=== DATA SUPPLIED ===

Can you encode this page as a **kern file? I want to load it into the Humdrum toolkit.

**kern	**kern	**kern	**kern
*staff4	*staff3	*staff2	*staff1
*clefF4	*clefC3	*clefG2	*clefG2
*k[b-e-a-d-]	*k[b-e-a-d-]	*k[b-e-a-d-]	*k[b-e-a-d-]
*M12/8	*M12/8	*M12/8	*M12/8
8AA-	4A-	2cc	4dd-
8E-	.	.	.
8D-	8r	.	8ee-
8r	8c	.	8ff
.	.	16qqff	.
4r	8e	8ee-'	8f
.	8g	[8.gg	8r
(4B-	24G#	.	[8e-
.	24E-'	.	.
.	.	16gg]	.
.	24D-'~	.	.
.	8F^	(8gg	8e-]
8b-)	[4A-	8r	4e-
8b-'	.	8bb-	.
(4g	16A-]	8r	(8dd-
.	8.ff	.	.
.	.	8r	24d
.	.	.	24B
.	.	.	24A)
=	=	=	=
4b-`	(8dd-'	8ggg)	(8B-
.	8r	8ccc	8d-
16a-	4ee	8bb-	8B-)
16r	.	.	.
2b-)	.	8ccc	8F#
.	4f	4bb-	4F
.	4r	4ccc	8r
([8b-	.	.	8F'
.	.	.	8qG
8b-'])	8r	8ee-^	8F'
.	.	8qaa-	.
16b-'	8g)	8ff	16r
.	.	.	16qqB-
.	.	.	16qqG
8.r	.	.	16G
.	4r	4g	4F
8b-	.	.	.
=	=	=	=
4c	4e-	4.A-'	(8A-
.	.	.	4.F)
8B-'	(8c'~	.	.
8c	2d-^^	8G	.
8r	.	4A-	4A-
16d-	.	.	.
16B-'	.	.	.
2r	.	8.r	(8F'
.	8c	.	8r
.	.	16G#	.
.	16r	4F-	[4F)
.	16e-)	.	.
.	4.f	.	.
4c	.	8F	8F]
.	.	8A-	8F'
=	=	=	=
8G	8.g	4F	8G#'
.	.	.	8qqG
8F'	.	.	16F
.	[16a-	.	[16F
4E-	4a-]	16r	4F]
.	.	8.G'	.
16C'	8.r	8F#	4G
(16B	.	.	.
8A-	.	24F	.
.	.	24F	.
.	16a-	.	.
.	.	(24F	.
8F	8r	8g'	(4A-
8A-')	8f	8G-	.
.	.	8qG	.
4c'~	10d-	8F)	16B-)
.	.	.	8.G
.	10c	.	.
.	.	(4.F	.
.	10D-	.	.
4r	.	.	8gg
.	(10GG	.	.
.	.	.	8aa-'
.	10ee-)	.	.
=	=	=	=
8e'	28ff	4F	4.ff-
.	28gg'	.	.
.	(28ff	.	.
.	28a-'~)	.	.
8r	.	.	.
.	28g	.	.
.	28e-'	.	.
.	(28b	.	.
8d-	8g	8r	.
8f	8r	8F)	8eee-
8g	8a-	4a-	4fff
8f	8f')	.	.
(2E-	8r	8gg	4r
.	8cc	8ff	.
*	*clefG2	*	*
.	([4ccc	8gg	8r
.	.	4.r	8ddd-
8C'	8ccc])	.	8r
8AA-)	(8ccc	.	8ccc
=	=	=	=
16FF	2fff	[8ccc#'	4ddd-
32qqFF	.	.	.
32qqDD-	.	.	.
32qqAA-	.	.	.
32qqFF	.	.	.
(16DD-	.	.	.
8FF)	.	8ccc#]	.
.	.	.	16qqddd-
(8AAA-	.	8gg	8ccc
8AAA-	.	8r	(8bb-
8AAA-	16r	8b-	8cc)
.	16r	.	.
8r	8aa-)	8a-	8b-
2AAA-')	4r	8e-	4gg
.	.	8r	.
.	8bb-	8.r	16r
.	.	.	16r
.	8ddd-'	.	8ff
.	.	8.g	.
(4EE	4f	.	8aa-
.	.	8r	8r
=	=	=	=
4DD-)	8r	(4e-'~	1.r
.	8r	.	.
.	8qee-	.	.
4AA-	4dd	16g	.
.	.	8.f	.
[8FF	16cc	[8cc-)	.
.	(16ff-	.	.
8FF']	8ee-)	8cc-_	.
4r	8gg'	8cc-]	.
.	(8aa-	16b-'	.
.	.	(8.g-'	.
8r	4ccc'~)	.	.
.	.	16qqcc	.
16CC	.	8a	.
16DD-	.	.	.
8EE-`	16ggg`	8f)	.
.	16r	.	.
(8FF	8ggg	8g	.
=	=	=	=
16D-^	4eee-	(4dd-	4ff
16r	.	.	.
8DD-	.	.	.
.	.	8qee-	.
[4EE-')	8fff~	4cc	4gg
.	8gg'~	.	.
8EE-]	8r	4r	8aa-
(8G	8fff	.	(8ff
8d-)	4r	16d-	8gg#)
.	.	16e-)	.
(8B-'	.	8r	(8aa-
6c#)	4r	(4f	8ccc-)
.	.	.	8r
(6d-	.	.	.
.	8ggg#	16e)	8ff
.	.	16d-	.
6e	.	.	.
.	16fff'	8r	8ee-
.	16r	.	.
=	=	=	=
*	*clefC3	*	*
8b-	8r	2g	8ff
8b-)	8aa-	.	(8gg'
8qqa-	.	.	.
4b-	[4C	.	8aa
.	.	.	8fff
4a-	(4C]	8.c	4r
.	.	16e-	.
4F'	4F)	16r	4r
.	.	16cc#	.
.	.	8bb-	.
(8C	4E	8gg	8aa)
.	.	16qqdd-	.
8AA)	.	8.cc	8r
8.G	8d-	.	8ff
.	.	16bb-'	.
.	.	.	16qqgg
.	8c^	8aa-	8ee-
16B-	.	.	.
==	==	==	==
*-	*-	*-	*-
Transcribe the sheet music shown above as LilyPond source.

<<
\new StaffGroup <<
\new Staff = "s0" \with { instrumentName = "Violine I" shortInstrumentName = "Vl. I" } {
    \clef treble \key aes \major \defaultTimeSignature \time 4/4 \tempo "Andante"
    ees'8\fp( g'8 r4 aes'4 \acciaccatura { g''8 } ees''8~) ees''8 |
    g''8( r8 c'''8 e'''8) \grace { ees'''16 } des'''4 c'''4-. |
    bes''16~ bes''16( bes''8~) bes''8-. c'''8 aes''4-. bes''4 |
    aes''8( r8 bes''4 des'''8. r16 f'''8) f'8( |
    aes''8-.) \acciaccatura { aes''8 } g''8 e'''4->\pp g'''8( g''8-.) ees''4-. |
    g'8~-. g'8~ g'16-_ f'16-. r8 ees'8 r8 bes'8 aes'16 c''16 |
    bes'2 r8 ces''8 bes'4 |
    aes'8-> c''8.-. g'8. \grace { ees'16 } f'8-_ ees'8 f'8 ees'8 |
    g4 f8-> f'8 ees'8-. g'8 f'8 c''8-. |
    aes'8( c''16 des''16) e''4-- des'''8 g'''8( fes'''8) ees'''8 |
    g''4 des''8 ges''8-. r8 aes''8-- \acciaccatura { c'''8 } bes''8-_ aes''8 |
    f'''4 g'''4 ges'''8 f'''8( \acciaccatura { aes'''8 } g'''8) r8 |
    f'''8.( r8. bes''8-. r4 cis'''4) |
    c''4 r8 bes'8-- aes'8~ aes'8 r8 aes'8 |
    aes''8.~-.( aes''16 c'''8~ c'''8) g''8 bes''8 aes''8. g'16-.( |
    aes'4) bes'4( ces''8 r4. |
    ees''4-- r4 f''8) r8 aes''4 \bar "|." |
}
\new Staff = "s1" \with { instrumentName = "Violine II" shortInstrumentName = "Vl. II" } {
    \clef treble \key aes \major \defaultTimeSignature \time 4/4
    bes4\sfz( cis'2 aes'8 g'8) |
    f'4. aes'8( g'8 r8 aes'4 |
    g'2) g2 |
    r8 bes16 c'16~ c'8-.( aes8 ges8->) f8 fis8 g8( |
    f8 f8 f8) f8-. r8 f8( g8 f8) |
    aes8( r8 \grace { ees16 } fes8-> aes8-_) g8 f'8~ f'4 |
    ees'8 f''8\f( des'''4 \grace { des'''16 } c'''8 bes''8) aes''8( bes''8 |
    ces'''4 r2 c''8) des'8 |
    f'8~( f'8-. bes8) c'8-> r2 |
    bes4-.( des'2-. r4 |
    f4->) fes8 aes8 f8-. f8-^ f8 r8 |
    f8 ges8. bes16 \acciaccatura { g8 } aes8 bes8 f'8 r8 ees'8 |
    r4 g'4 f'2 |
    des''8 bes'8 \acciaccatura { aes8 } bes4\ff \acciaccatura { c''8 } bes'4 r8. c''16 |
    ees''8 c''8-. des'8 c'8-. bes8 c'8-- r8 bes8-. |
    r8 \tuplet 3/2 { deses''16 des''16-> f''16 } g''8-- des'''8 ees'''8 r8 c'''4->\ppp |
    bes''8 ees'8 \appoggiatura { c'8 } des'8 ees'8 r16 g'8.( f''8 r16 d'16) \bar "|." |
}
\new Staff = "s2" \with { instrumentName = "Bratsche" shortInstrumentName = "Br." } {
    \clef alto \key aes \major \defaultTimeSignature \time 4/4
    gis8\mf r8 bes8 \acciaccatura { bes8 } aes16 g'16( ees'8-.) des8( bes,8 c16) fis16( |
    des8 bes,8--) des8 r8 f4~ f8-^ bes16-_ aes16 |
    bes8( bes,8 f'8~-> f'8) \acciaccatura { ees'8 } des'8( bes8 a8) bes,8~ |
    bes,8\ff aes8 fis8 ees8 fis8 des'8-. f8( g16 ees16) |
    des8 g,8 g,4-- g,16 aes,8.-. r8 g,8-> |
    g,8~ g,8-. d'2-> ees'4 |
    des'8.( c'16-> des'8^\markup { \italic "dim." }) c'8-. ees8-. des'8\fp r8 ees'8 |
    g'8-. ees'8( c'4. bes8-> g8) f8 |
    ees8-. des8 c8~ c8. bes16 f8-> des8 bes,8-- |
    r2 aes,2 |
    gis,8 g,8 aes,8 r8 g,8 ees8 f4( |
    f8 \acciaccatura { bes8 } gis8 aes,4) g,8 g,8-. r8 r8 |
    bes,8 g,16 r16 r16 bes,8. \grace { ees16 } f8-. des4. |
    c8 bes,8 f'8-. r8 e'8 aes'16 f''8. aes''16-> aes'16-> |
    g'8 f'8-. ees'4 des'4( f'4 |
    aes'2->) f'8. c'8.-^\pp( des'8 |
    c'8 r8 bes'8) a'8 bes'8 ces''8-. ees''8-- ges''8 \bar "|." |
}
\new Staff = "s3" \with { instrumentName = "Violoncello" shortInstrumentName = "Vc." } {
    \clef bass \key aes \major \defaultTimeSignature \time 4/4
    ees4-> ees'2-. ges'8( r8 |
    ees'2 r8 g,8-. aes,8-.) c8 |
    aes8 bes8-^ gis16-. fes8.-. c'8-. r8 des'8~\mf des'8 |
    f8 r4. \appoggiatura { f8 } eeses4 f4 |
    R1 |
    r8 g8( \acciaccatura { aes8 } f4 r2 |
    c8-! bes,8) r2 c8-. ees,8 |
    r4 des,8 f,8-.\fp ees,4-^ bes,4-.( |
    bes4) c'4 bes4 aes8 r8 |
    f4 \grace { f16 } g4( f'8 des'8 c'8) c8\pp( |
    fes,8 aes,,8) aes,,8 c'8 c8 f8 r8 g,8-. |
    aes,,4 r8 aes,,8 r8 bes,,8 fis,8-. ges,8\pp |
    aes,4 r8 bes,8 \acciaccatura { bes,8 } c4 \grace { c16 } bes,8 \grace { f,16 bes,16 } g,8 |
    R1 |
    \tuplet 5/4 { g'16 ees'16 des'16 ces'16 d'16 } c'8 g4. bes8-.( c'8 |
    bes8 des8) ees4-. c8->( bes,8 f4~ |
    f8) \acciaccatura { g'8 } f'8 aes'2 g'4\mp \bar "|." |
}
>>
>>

===

**GIVEN TASK:**
Report each line in the items that contains the string "acciaccatura", copying every such line in full.

**EXERCISE RESPONSE:**
    ees'8\fp( g'8 r4 aes'4 \acciaccatura { g''8 } ees''8~) ees''8 |
    aes''8-.) \acciaccatura { aes''8 } g''8 e'''4->\pp g'''8( g''8-.) ees''4-. |
    g''4 des''8 ges''8-. r8 aes''8-- \acciaccatura { c'''8 } bes''8-_ aes''8 |
    f'''4 g'''4 ges'''8 f'''8( \acciaccatura { aes'''8 } g'''8) r8 |
    f8 ges8. bes16 \acciaccatura { g8 } aes8 bes8 f'8 r8 ees'8 |
    des''8 bes'8 \acciaccatura { aes8 } bes4\ff \acciaccatura { c''8 } bes'4 r8. c''16 |
    gis8\mf r8 bes8 \acciaccatura { bes8 } aes16 g'16( ees'8-.) des8( bes,8 c16) fis16( |
    bes8( bes,8 f'8~-> f'8) \acciaccatura { ees'8 } des'8( bes8 a8) bes,8~ |
    f8 \acciaccatura { bes8 } gis8 aes,4) g,8 g,8-. r8 r8 |
    r8 g8( \acciaccatura { aes8 } f4 r2 |
    aes,4 r8 bes,8 \acciaccatura { bes,8 } c4 \grace { c16 } bes,8 \grace { f,16 bes,16 } g,8 |
    f8) \acciaccatura { g'8 } f'8 aes'2 g'4\mp \bar "|." |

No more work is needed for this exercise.